YOUR TASK
One exact copy of the listing, minus the images, is the required answer.

SUPPLIED INFORMATION
▬▬▬▬▬▬▬▬▬▬

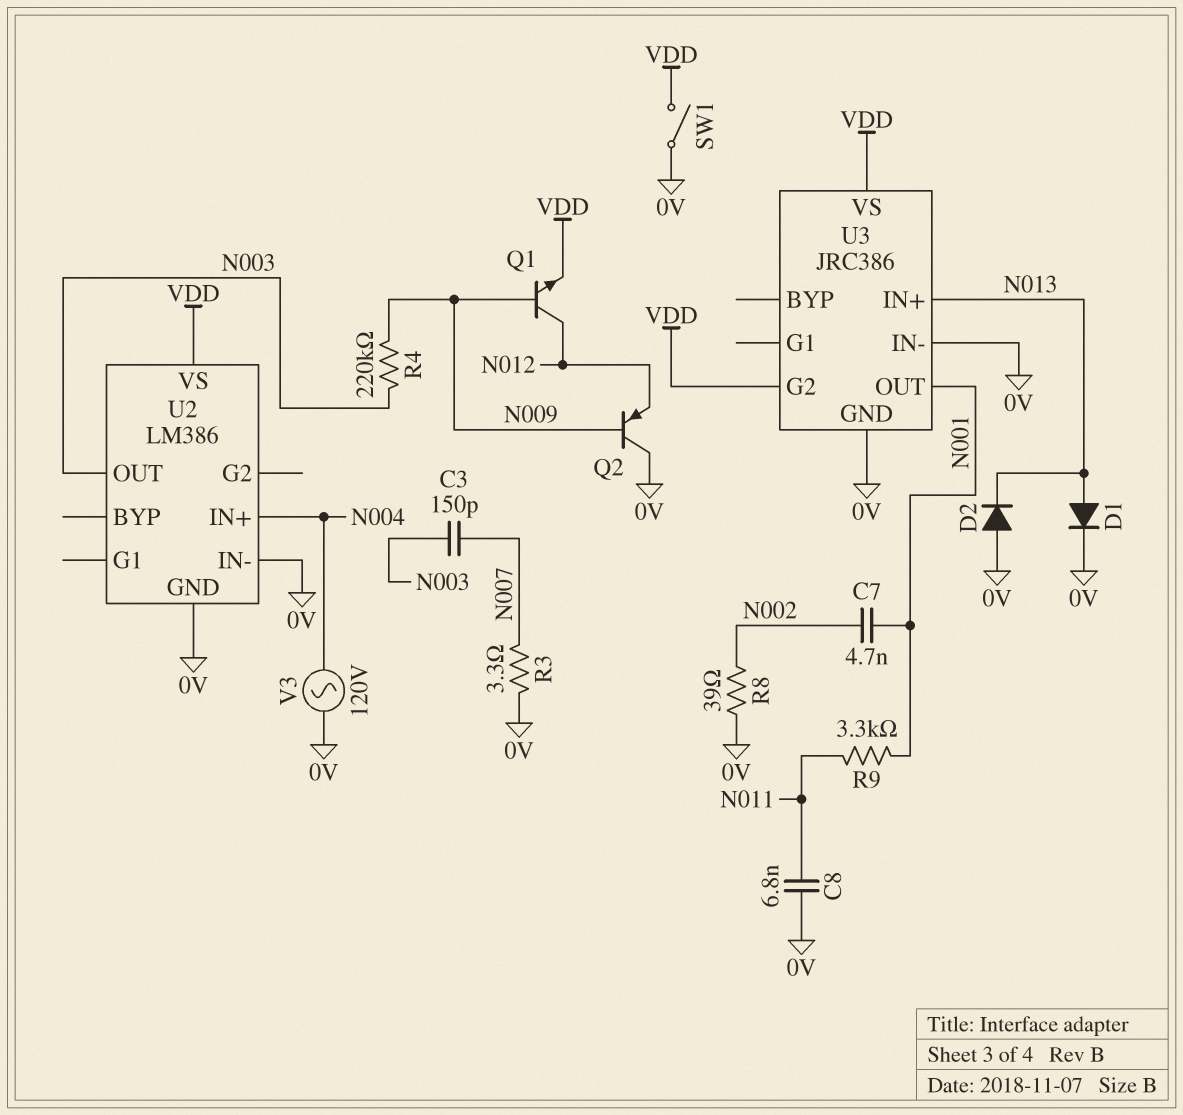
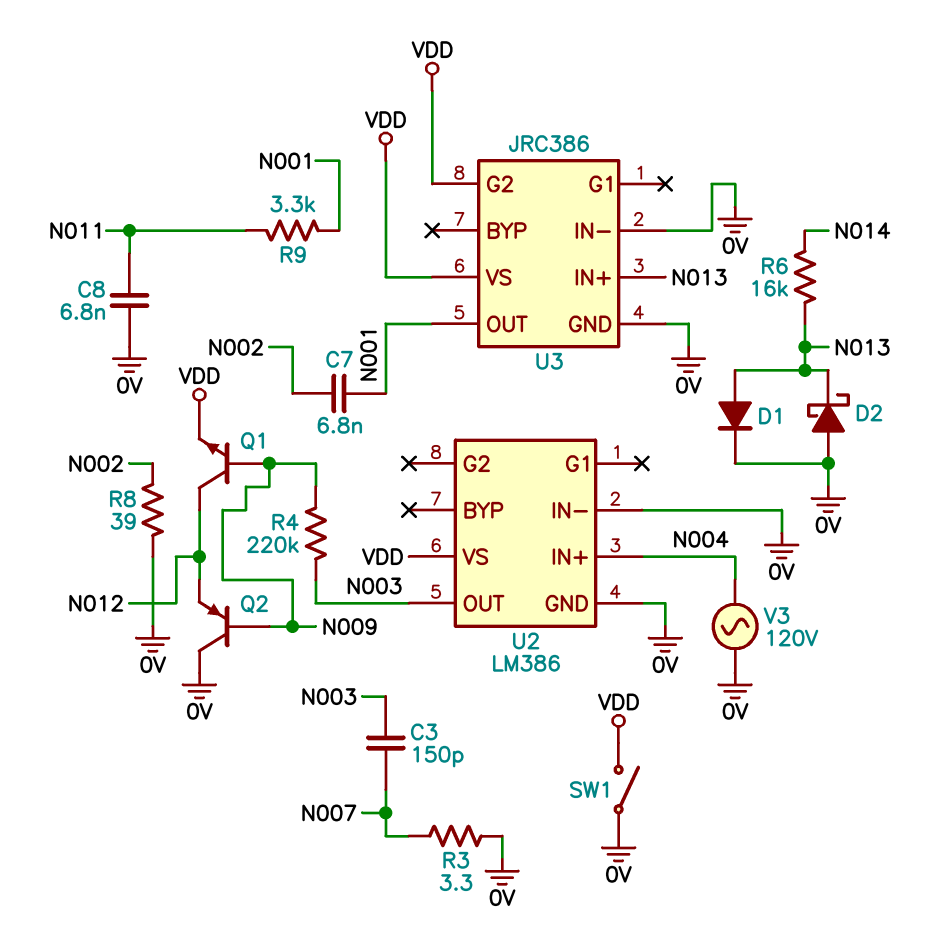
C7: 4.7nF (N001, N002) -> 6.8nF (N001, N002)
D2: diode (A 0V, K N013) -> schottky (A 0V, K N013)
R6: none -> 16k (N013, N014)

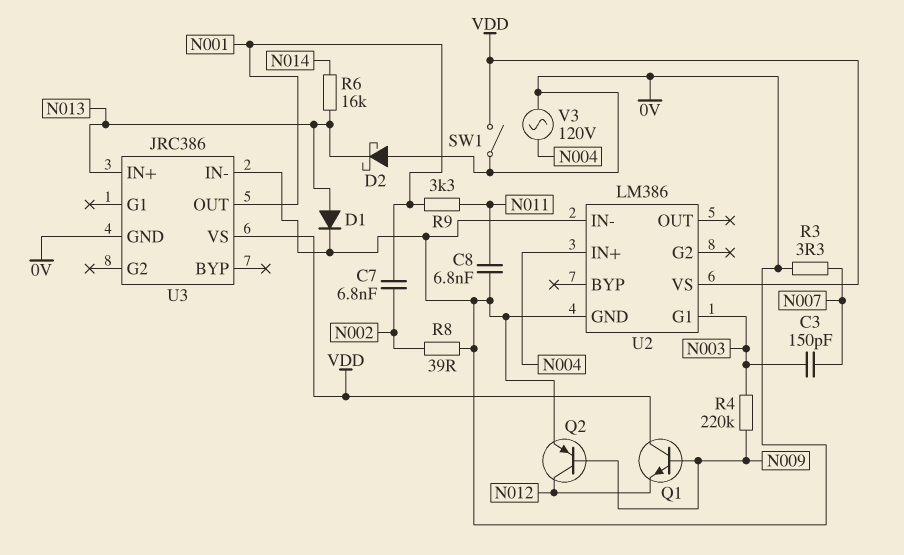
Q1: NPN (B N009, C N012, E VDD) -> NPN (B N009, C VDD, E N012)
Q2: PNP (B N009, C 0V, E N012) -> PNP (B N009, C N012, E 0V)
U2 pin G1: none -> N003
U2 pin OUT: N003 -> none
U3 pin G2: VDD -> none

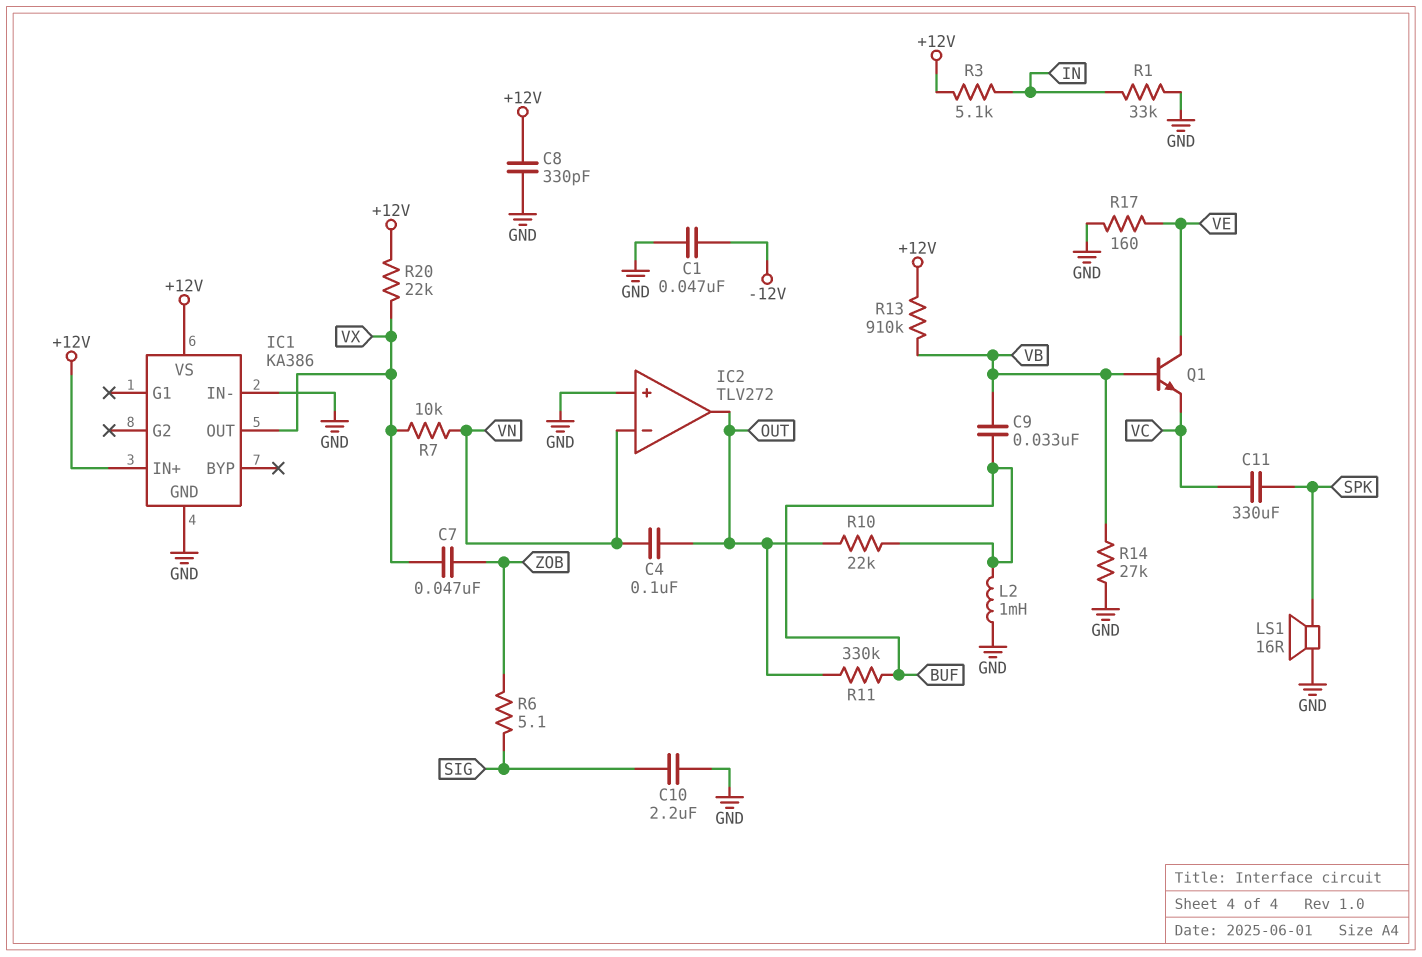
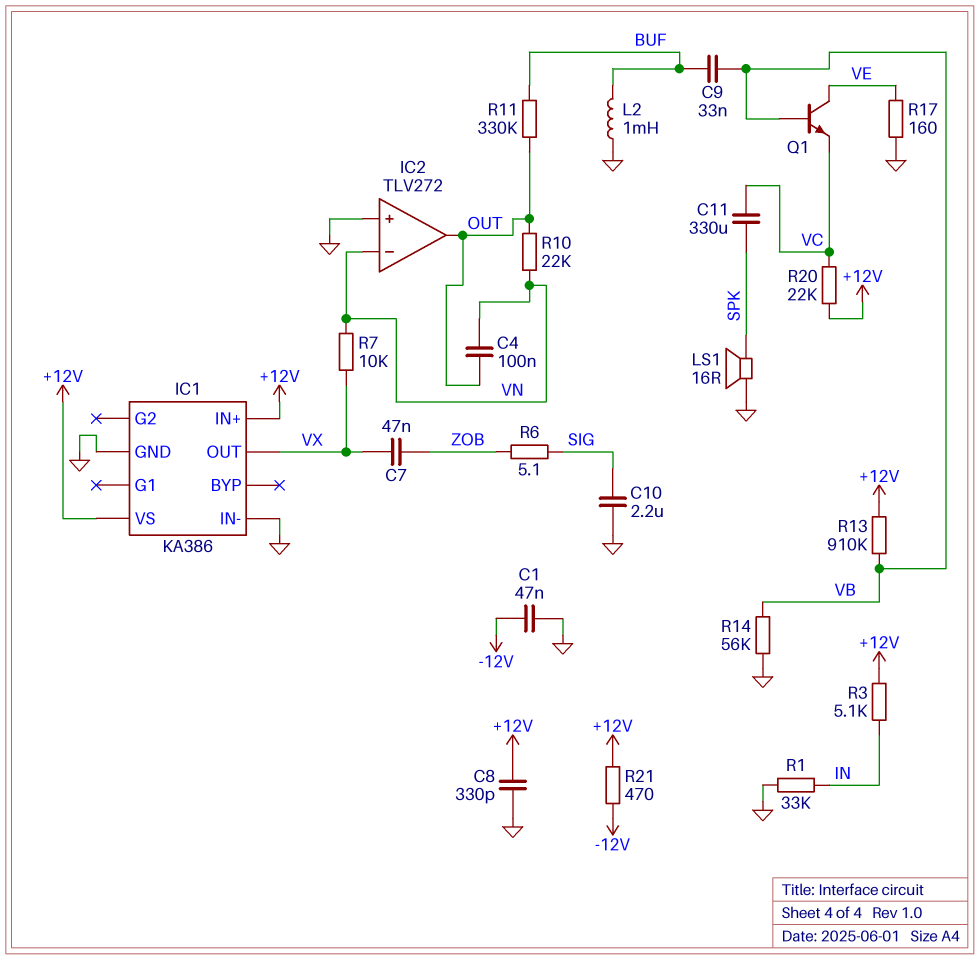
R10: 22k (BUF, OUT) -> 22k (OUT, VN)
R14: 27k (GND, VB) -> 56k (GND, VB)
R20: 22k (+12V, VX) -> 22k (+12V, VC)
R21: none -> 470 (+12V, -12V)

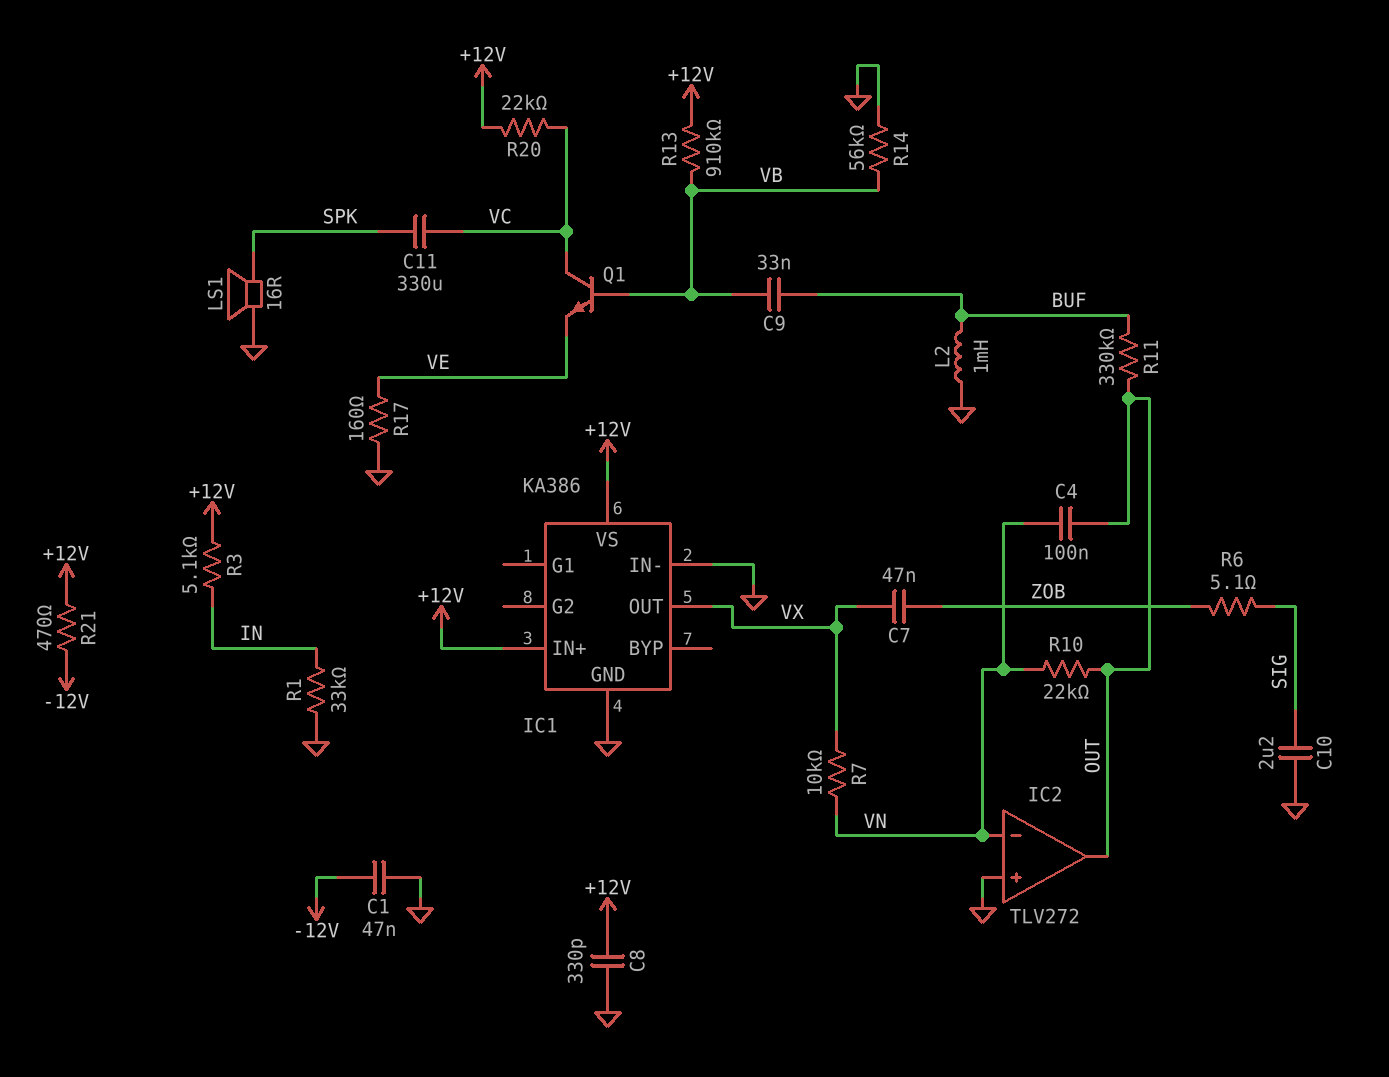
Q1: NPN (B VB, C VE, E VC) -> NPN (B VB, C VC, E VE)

▬▬▬▬▬▬▬▬▬▬

FINAL ANSWER
C7: 4.7nF (N001, N002) -> 6.8nF (N001, N002)
D2: diode (A 0V, K N013) -> schottky (A 0V, K N013)
R6: none -> 16k (N013, N014)

Q1: NPN (B N009, C N012, E VDD) -> NPN (B N009, C VDD, E N012)
Q2: PNP (B N009, C 0V, E N012) -> PNP (B N009, C N012, E 0V)
U2 pin G1: none -> N003
U2 pin OUT: N003 -> none
U3 pin G2: VDD -> none

R10: 22k (BUF, OUT) -> 22k (OUT, VN)
R14: 27k (GND, VB) -> 56k (GND, VB)
R20: 22k (+12V, VX) -> 22k (+12V, VC)
R21: none -> 470 (+12V, -12V)

Q1: NPN (B VB, C VE, E VC) -> NPN (B VB, C VC, E VE)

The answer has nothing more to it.